Exercise instructions - Would you output each record exactly as it stands?

Available records -

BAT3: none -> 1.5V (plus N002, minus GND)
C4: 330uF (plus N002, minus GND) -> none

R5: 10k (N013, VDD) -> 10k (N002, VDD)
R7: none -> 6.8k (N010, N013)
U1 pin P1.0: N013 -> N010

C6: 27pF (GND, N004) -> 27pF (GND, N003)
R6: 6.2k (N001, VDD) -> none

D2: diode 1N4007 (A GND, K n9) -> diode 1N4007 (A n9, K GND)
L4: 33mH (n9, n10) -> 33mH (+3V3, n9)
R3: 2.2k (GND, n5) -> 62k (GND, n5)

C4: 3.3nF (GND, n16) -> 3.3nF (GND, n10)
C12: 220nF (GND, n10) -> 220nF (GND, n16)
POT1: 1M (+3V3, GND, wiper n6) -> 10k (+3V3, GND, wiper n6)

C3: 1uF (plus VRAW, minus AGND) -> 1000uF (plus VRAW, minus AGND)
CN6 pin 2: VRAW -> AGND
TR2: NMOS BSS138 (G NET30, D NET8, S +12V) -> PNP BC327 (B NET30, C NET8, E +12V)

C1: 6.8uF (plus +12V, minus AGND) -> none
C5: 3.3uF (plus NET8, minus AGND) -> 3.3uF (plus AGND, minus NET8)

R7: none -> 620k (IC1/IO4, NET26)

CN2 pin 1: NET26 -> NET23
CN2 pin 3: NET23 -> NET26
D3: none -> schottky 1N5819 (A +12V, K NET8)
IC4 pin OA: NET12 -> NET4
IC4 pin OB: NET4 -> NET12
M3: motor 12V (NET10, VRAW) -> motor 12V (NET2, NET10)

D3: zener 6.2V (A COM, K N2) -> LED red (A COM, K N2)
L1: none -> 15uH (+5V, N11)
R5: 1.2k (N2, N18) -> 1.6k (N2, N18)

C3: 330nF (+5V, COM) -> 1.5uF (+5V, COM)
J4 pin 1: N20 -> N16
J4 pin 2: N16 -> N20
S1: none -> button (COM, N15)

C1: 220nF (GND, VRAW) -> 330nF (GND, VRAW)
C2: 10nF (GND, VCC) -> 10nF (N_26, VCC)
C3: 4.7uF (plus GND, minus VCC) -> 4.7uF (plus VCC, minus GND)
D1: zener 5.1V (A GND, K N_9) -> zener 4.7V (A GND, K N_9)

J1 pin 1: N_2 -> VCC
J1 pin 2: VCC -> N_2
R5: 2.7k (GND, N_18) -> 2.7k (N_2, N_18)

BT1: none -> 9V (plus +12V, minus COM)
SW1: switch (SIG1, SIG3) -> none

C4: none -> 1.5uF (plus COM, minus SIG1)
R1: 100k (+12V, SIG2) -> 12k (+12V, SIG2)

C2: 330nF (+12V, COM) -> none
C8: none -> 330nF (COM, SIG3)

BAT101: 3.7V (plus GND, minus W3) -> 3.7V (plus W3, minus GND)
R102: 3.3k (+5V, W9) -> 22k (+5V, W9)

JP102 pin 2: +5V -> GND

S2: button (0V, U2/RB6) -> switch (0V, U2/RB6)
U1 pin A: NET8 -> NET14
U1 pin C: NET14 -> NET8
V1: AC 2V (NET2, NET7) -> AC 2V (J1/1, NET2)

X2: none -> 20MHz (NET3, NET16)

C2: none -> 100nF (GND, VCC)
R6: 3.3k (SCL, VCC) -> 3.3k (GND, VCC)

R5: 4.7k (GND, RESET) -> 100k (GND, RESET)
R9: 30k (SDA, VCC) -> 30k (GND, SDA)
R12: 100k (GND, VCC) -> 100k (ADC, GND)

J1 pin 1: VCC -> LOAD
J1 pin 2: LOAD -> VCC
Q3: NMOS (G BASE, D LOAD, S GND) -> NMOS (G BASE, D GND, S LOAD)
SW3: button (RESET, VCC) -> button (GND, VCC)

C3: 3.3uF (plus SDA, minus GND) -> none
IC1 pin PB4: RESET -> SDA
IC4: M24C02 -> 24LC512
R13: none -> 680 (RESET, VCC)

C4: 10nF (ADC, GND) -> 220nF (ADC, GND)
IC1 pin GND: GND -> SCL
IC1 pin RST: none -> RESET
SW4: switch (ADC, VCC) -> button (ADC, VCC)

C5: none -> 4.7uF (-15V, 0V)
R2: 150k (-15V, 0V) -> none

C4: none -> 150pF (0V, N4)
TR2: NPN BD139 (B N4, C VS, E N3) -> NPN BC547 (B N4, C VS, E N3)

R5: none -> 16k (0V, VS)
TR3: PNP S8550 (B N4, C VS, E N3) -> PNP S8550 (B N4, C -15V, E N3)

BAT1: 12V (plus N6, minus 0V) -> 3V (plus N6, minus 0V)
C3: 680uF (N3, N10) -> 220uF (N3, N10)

Problem solution -
BAT3: none -> 1.5V (plus N002, minus GND)
C4: 330uF (plus N002, minus GND) -> none

R5: 10k (N013, VDD) -> 10k (N002, VDD)
R7: none -> 6.8k (N010, N013)
U1 pin P1.0: N013 -> N010

C6: 27pF (GND, N004) -> 27pF (GND, N003)
R6: 6.2k (N001, VDD) -> none

D2: diode 1N4007 (A GND, K n9) -> diode 1N4007 (A n9, K GND)
L4: 33mH (n9, n10) -> 33mH (+3V3, n9)
R3: 2.2k (GND, n5) -> 62k (GND, n5)

C4: 3.3nF (GND, n16) -> 3.3nF (GND, n10)
C12: 220nF (GND, n10) -> 220nF (GND, n16)
POT1: 1M (+3V3, GND, wiper n6) -> 10k (+3V3, GND, wiper n6)

C3: 1uF (plus VRAW, minus AGND) -> 1000uF (plus VRAW, minus AGND)
CN6 pin 2: VRAW -> AGND
TR2: NMOS BSS138 (G NET30, D NET8, S +12V) -> PNP BC327 (B NET30, C NET8, E +12V)

C1: 6.8uF (plus +12V, minus AGND) -> none
C5: 3.3uF (plus NET8, minus AGND) -> 3.3uF (plus AGND, minus NET8)

R7: none -> 620k (IC1/IO4, NET26)

CN2 pin 1: NET26 -> NET23
CN2 pin 3: NET23 -> NET26
D3: none -> schottky 1N5819 (A +12V, K NET8)
IC4 pin OA: NET12 -> NET4
IC4 pin OB: NET4 -> NET12
M3: motor 12V (NET10, VRAW) -> motor 12V (NET2, NET10)

D3: zener 6.2V (A COM, K N2) -> LED red (A COM, K N2)
L1: none -> 15uH (+5V, N11)
R5: 1.2k (N2, N18) -> 1.6k (N2, N18)

C3: 330nF (+5V, COM) -> 1.5uF (+5V, COM)
J4 pin 1: N20 -> N16
J4 pin 2: N16 -> N20
S1: none -> button (COM, N15)

C1: 220nF (GND, VRAW) -> 330nF (GND, VRAW)
C2: 10nF (GND, VCC) -> 10nF (N_26, VCC)
C3: 4.7uF (plus GND, minus VCC) -> 4.7uF (plus VCC, minus GND)
D1: zener 5.1V (A GND, K N_9) -> zener 4.7V (A GND, K N_9)

J1 pin 1: N_2 -> VCC
J1 pin 2: VCC -> N_2
R5: 2.7k (GND, N_18) -> 2.7k (N_2, N_18)

BT1: none -> 9V (plus +12V, minus COM)
SW1: switch (SIG1, SIG3) -> none

C4: none -> 1.5uF (plus COM, minus SIG1)
R1: 100k (+12V, SIG2) -> 12k (+12V, SIG2)

C2: 330nF (+12V, COM) -> none
C8: none -> 330nF (COM, SIG3)

BAT101: 3.7V (plus GND, minus W3) -> 3.7V (plus W3, minus GND)
R102: 3.3k (+5V, W9) -> 22k (+5V, W9)

JP102 pin 2: +5V -> GND

S2: button (0V, U2/RB6) -> switch (0V, U2/RB6)
U1 pin A: NET8 -> NET14
U1 pin C: NET14 -> NET8
V1: AC 2V (NET2, NET7) -> AC 2V (J1/1, NET2)

X2: none -> 20MHz (NET3, NET16)

C2: none -> 100nF (GND, VCC)
R6: 3.3k (SCL, VCC) -> 3.3k (GND, VCC)

R5: 4.7k (GND, RESET) -> 100k (GND, RESET)
R9: 30k (SDA, VCC) -> 30k (GND, SDA)
R12: 100k (GND, VCC) -> 100k (ADC, GND)

J1 pin 1: VCC -> LOAD
J1 pin 2: LOAD -> VCC
Q3: NMOS (G BASE, D LOAD, S GND) -> NMOS (G BASE, D GND, S LOAD)
SW3: button (RESET, VCC) -> button (GND, VCC)

C3: 3.3uF (plus SDA, minus GND) -> none
IC1 pin PB4: RESET -> SDA
IC4: M24C02 -> 24LC512
R13: none -> 680 (RESET, VCC)

C4: 10nF (ADC, GND) -> 220nF (ADC, GND)
IC1 pin GND: GND -> SCL
IC1 pin RST: none -> RESET
SW4: switch (ADC, VCC) -> button (ADC, VCC)

C5: none -> 4.7uF (-15V, 0V)
R2: 150k (-15V, 0V) -> none

C4: none -> 150pF (0V, N4)
TR2: NPN BD139 (B N4, C VS, E N3) -> NPN BC547 (B N4, C VS, E N3)

R5: none -> 16k (0V, VS)
TR3: PNP S8550 (B N4, C VS, E N3) -> PNP S8550 (B N4, C -15V, E N3)

BAT1: 12V (plus N6, minus 0V) -> 3V (plus N6, minus 0V)
C3: 680uF (N3, N10) -> 220uF (N3, N10)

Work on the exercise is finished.